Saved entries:
= = = =
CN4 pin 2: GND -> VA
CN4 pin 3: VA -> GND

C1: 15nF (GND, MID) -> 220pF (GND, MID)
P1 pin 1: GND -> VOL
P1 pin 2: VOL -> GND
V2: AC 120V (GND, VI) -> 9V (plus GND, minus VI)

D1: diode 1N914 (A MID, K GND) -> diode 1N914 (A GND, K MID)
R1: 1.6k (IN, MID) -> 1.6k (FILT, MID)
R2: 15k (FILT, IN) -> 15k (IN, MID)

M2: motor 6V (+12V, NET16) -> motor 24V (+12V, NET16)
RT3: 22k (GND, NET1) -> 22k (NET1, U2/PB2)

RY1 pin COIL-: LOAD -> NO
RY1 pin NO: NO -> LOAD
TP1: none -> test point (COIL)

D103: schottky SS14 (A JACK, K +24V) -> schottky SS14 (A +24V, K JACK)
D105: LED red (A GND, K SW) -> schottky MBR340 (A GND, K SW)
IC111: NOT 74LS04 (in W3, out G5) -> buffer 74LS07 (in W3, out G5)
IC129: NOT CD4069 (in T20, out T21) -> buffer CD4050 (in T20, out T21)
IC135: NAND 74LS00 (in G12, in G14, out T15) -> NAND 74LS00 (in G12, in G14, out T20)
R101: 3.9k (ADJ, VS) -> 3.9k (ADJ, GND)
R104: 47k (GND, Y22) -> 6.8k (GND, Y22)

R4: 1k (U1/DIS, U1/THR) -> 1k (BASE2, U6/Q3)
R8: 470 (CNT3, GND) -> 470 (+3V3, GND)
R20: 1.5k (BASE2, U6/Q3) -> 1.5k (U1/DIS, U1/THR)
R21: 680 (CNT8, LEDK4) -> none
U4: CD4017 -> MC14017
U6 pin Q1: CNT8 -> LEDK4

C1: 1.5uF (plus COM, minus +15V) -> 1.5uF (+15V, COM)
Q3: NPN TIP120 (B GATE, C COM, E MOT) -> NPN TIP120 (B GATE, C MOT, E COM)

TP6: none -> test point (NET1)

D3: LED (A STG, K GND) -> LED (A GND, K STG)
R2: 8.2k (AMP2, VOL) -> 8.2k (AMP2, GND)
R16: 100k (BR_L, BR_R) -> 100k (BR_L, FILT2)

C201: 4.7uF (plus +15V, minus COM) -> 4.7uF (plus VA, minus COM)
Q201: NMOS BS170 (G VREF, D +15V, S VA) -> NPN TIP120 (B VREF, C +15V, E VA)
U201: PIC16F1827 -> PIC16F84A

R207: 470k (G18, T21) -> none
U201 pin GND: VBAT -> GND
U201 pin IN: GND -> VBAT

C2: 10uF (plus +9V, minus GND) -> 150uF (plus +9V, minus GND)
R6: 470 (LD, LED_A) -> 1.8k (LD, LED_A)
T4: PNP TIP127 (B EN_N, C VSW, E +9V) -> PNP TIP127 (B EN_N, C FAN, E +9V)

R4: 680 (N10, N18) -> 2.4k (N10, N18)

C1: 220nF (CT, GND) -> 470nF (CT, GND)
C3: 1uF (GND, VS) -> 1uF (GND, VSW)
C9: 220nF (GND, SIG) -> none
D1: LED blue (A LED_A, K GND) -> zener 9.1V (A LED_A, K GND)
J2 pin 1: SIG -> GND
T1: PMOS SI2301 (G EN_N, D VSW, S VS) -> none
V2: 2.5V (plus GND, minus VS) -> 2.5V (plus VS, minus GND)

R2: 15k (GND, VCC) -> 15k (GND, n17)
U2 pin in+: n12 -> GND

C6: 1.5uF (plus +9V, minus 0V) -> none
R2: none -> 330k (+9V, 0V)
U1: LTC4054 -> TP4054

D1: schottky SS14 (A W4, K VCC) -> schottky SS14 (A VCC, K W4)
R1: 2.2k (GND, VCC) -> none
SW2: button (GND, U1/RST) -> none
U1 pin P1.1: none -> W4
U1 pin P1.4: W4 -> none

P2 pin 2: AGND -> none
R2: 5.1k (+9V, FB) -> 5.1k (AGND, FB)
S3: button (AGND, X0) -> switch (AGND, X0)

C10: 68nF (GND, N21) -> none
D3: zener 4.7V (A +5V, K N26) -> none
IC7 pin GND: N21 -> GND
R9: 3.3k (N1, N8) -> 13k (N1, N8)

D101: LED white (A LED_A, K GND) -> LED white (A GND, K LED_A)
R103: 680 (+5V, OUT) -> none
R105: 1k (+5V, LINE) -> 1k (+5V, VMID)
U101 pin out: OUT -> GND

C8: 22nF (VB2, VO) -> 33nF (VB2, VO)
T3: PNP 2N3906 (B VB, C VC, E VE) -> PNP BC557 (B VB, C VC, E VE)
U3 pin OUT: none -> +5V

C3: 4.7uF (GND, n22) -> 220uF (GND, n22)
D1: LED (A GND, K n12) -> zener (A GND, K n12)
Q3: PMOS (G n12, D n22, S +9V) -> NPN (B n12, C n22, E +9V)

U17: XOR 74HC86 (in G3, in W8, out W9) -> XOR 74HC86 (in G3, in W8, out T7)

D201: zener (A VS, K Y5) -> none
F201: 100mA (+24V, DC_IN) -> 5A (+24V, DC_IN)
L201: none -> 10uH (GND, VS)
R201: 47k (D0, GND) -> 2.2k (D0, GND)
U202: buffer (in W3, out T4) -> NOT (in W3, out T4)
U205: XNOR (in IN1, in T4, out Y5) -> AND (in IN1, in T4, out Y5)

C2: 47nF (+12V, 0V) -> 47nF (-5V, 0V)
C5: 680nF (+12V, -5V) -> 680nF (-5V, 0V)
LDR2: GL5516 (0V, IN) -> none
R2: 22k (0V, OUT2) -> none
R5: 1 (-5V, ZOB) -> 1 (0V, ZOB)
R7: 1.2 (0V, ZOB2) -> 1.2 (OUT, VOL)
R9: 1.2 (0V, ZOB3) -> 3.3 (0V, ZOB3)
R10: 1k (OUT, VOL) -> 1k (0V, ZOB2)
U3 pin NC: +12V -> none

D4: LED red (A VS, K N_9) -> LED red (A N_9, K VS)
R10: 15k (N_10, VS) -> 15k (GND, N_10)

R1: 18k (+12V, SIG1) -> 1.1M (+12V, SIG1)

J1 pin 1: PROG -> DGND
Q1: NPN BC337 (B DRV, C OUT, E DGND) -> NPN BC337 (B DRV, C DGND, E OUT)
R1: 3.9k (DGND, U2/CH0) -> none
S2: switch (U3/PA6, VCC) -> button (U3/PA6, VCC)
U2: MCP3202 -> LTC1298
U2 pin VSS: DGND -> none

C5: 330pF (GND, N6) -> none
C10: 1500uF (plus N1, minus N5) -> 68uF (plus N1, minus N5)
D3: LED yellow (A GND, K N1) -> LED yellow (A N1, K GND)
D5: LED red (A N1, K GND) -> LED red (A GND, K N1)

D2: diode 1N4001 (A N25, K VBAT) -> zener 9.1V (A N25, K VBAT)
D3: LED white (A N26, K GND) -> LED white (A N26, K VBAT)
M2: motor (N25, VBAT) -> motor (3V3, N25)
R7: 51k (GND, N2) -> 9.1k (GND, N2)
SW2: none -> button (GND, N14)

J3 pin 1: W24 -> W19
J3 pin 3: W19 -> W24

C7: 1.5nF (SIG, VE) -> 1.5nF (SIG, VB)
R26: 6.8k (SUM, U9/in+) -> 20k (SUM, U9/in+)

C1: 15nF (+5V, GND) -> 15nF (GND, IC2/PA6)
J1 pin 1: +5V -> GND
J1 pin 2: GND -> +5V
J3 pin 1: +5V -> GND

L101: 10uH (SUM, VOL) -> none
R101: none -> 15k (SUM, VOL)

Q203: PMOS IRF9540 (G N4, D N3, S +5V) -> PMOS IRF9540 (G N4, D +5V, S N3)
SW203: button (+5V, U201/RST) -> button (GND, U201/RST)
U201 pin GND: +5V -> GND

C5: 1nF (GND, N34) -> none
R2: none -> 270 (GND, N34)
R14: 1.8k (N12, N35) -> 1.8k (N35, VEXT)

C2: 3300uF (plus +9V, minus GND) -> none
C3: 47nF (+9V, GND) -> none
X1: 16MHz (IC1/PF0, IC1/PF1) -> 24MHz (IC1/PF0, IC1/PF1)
= = = =
List each line of the records that holds the string "buffer".

IC111: NOT 74LS04 (in W3, out G5) -> buffer 74LS07 (in W3, out G5)
IC129: NOT CD4069 (in T20, out T21) -> buffer CD4050 (in T20, out T21)
U202: buffer (in W3, out T4) -> NOT (in W3, out T4)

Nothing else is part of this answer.